**Prompt:** From the entries below, write out exactly the lines between the line holding "none -> grey brick E8:E10 level 1" and the line holding "none -> grey cone J9 level 1", inclusive, excluding any pictures.

───── Source data

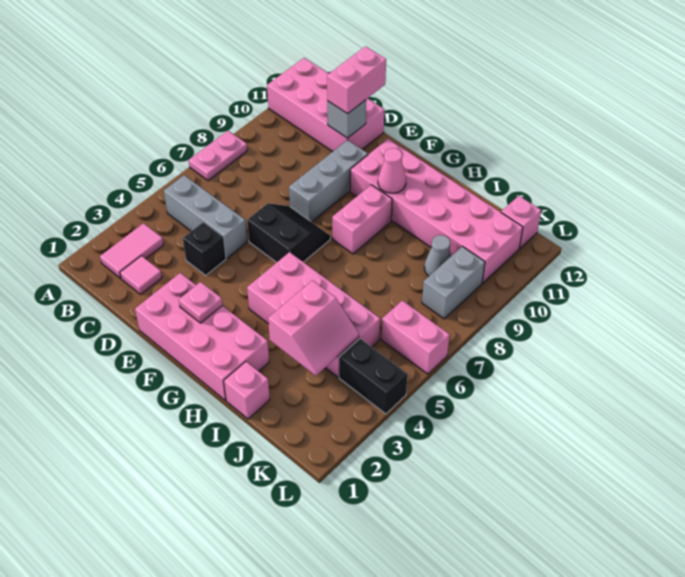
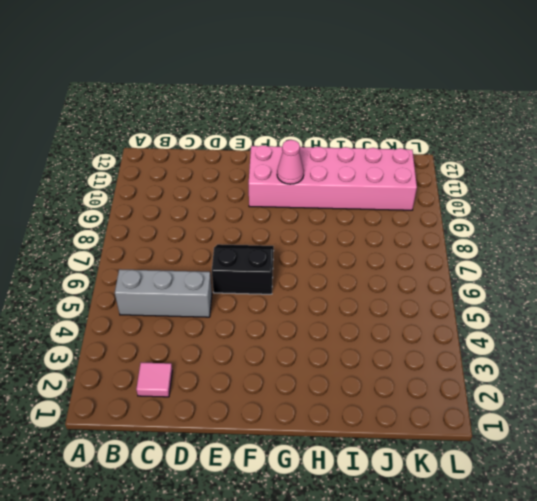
none -> pink plate A7:A8 level 1
none -> pink brick A11:D12 level 1
none -> pink tile B2:B3 level 1

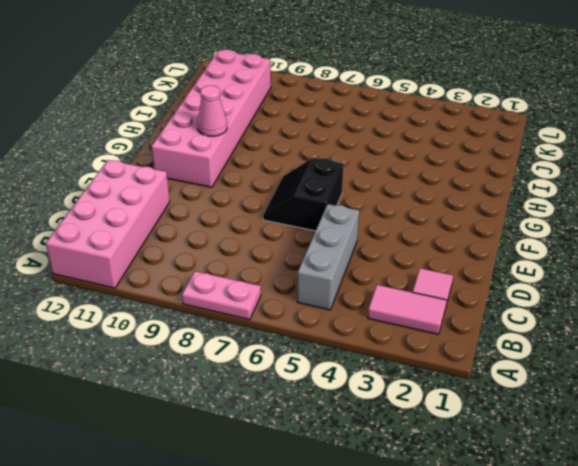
none -> black brick D4 level 1
none -> pink brick E1:H2 level 1
none -> grey brick E8:E10 level 1

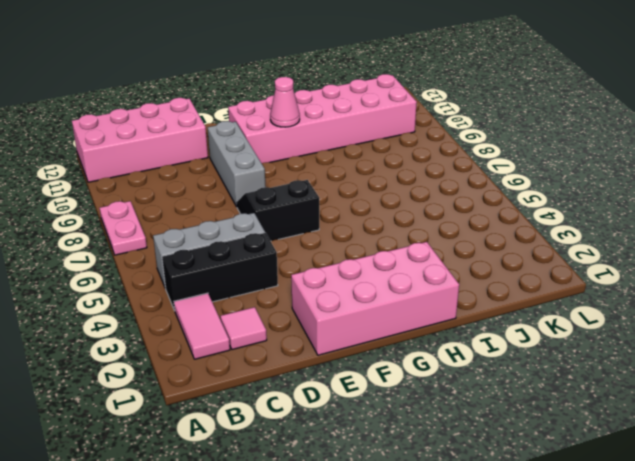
black brick B4:D4 level 1 -> black brick D4 level 1
none -> pink brick G4:J5 level 1
none -> pink brick G8:G9 level 1
none -> pink brick I1 level 1

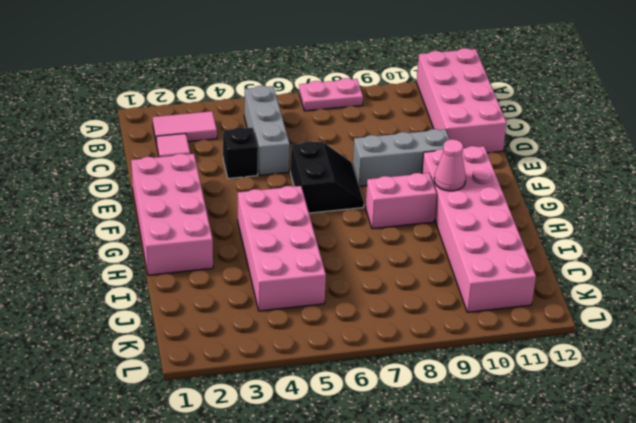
none -> pink brick I1 level 1
none -> grey cone J9 level 1
none -> black brick K4:L4 level 1

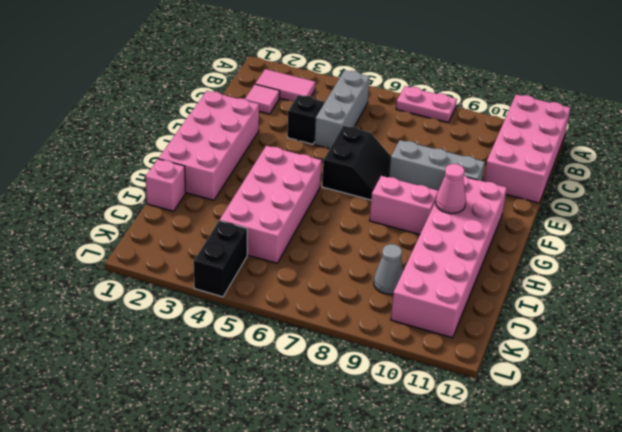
none -> pink brick K6:L6 level 1
none -> grey brick K8:K9 level 1
none -> pink brick K12 level 1

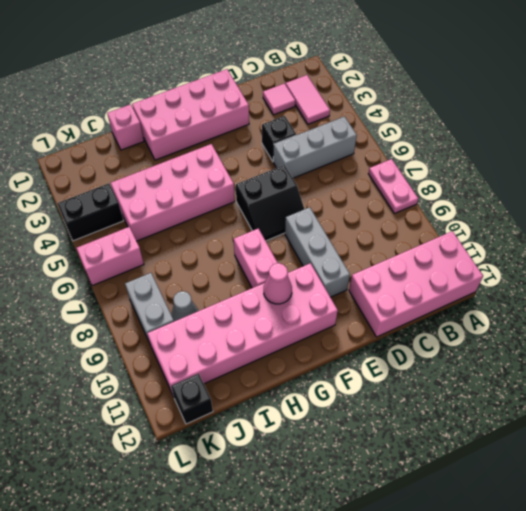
black brick K12 level 1 -> pink brick K12 level 1
none -> grey brick D11 level 2
none -> pink plate F2 level 2
none -> pink slope I3:J4 level 2 top I

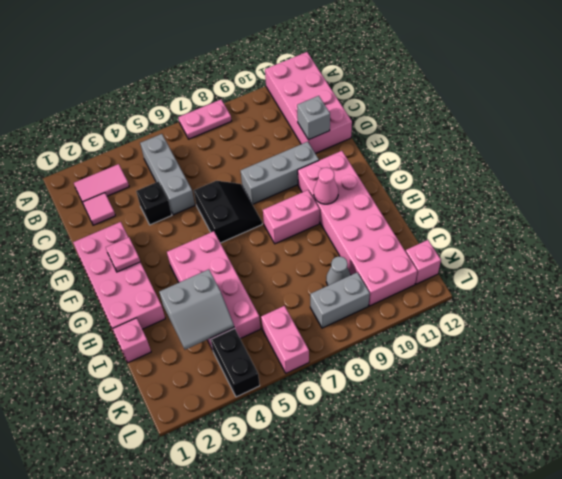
grey slope I3:J4 level 2 top I -> pink slope I3:J4 level 2 top I
none -> pink brick D11:D12 level 3

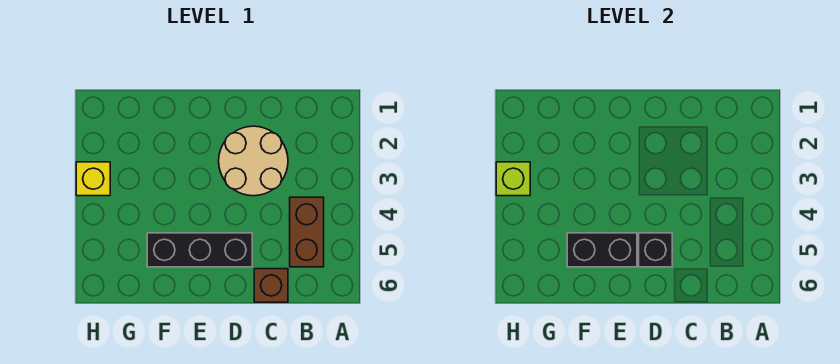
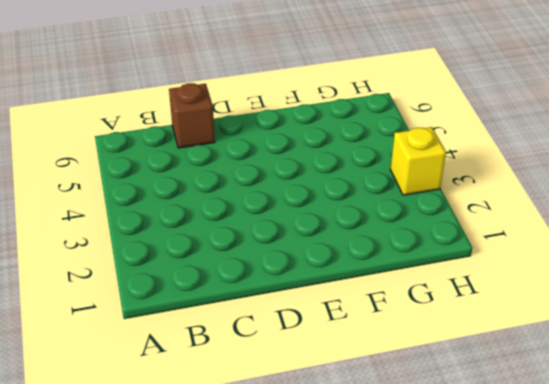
none -> brown brick B4:B5 level 1
none -> tan round brick C2:D3 level 1

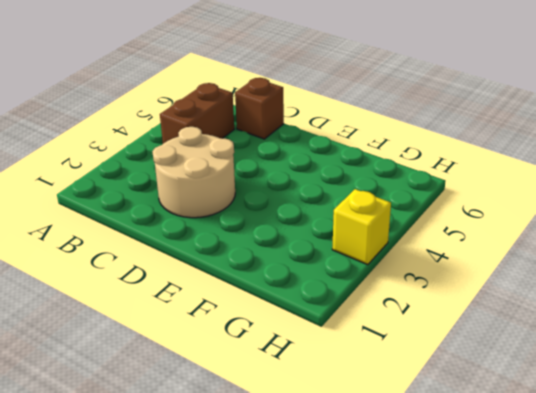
none -> black brick D5:F5 level 1
none -> black brick D5 level 2

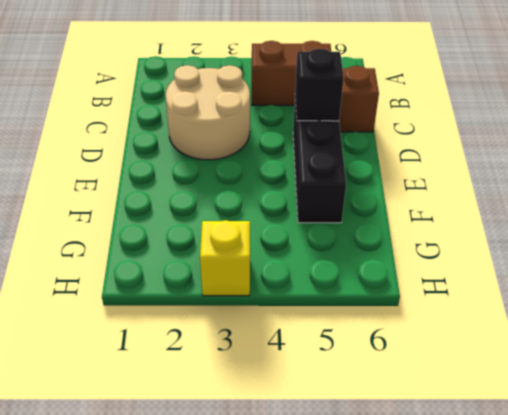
none -> black brick E5:F5 level 2
none -> lime brick H3 level 2

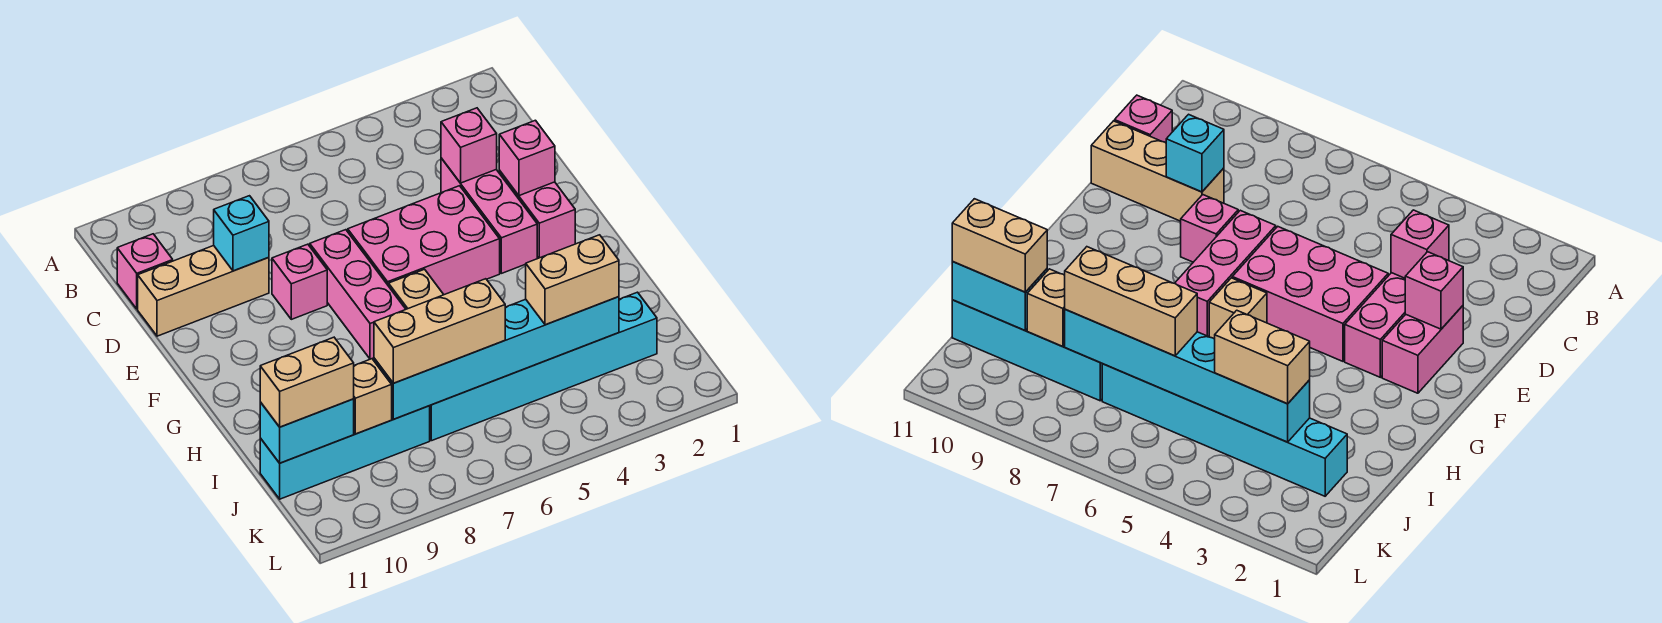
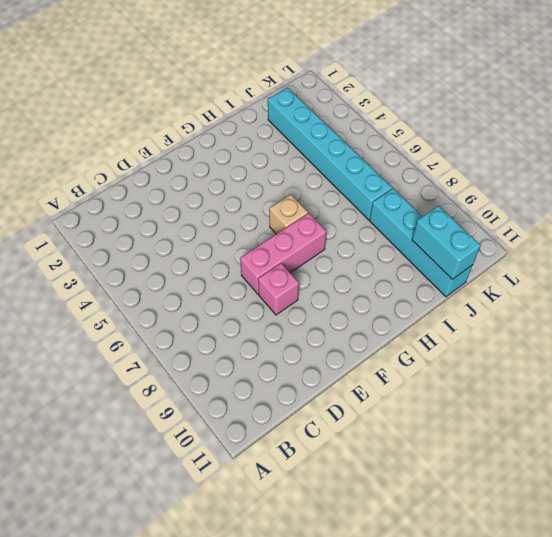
none -> pink brick C11 level 1
none -> pink brick D3:F3 level 1
none -> tan brick D9:D11 level 1

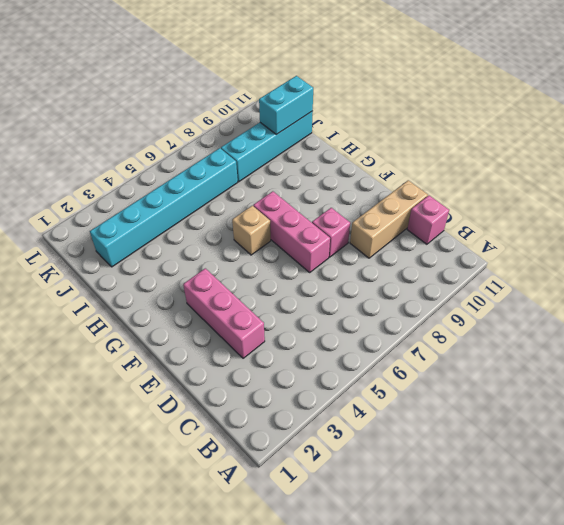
none -> pink brick E2:F2 level 1
none -> pink brick E4:F6 level 1
none -> pink brick D3 level 2

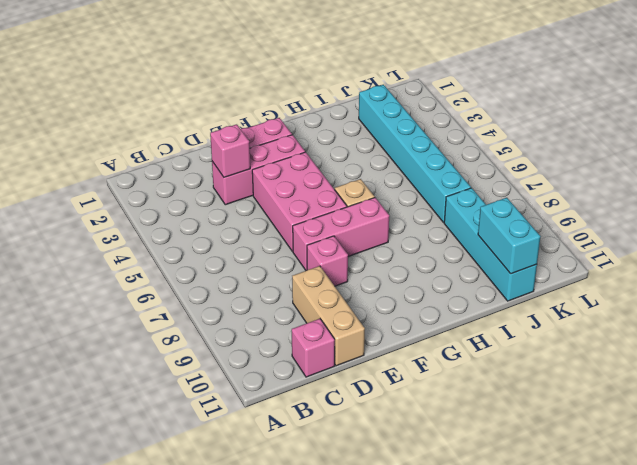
none -> cyan brick D9 level 2
none -> pink brick E2 level 2
none -> cyan brick J3:J8 level 2

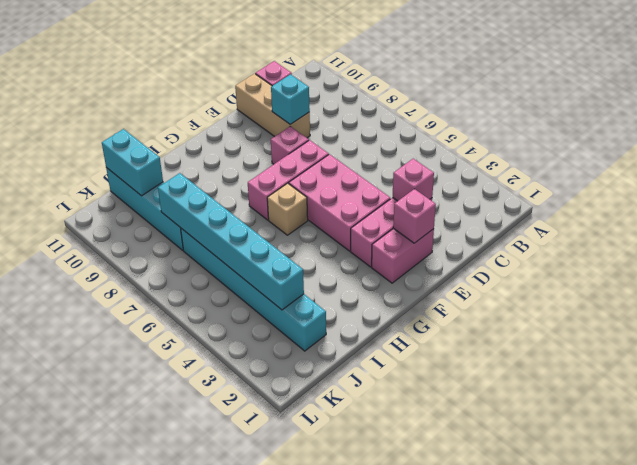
none -> tan brick J9 level 2
none -> tan brick J3:J4 level 3
none -> tan brick J6:J8 level 3

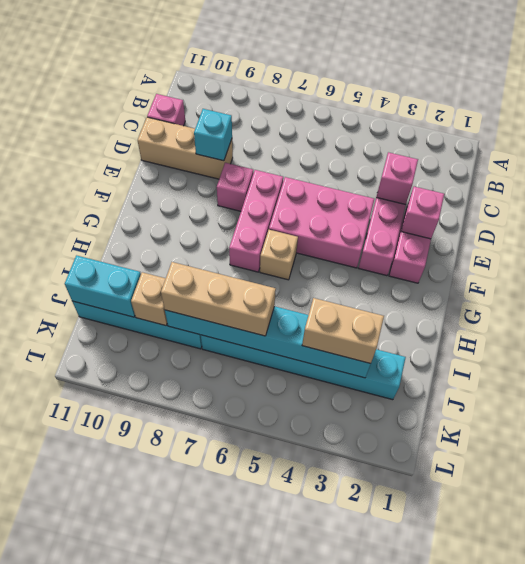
none -> tan brick J10:J11 level 3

──────────

**Finished exercise:**
none -> grey brick E8:E10 level 1

black brick B4:D4 level 1 -> black brick D4 level 1
none -> pink brick G4:J5 level 1
none -> pink brick G8:G9 level 1
none -> pink brick I1 level 1

none -> pink brick I1 level 1
none -> grey cone J9 level 1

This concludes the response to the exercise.